___ Supplied records ___
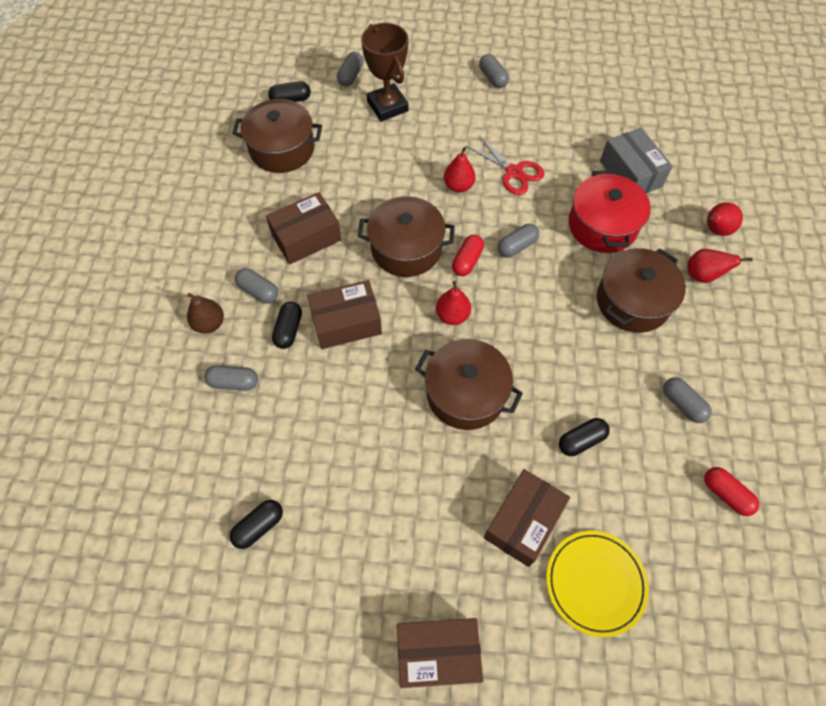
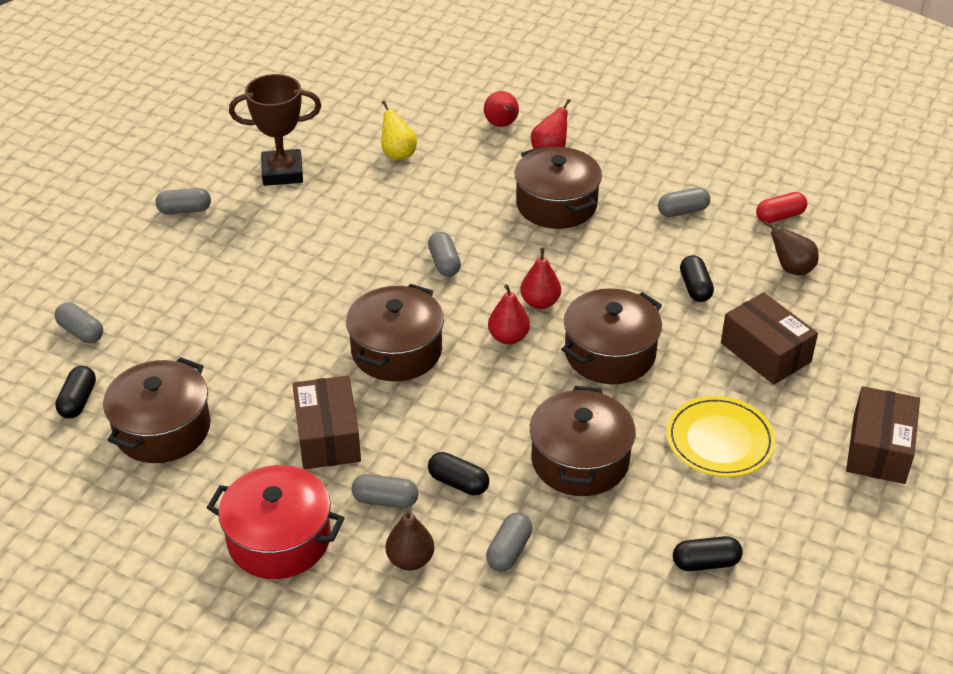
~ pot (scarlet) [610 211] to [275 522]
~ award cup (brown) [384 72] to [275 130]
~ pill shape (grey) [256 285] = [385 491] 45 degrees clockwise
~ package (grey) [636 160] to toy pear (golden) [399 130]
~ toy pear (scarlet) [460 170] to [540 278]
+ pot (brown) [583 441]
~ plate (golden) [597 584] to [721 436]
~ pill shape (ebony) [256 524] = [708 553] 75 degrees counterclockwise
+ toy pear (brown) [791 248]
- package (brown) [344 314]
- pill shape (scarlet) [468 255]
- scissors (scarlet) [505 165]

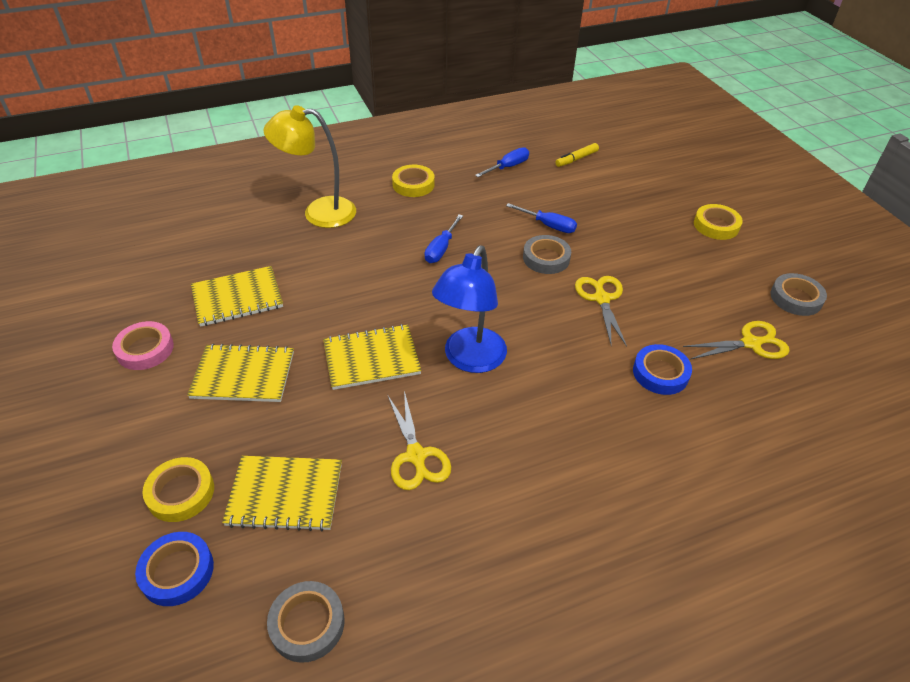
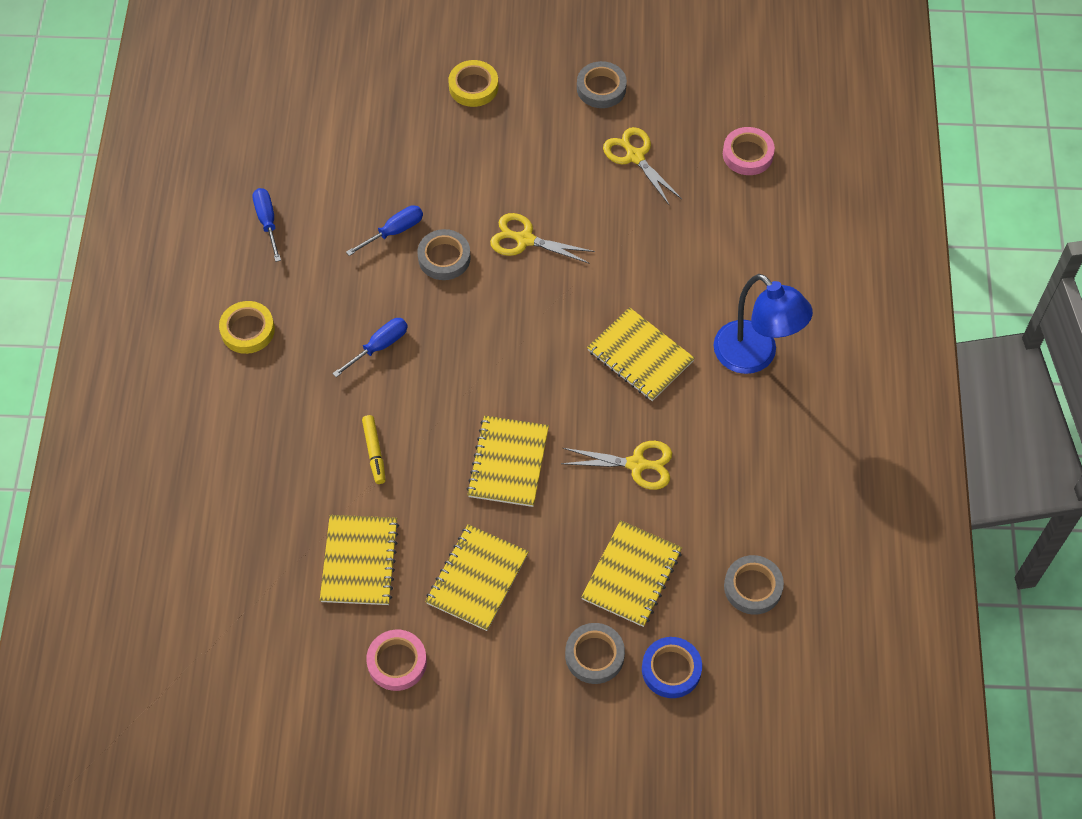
~ screwdriver (cobalt) [444 238] = [370 347] 90 degrees counterclockwise
~ marker pen (golden) [577 155] to [374 449]
~ tape (golden) [178 489] to tape (grey) [595 653]
+ exercise book (golden) [641 354]
~ scissors (golden) [736 340] = [642 166] 45 degrees counterclockwise
~ desk lamp (cobalt) [469 309] to [763 324]
+ tape (rosy) [749 151]
- desk lamp (golden) [309 166]
- tape (cobalt) [662 369]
___
• Exercise details:
Copy out the lines above exactly, beginning at the one that contains "to [721 436]" and ending at the one that contains "- pill shape (scarlet) [468 255]".

• Answer:
~ plate (golden) [597 584] to [721 436]
~ pill shape (ebony) [256 524] = [708 553] 75 degrees counterclockwise
+ toy pear (brown) [791 248]
- package (brown) [344 314]
- pill shape (scarlet) [468 255]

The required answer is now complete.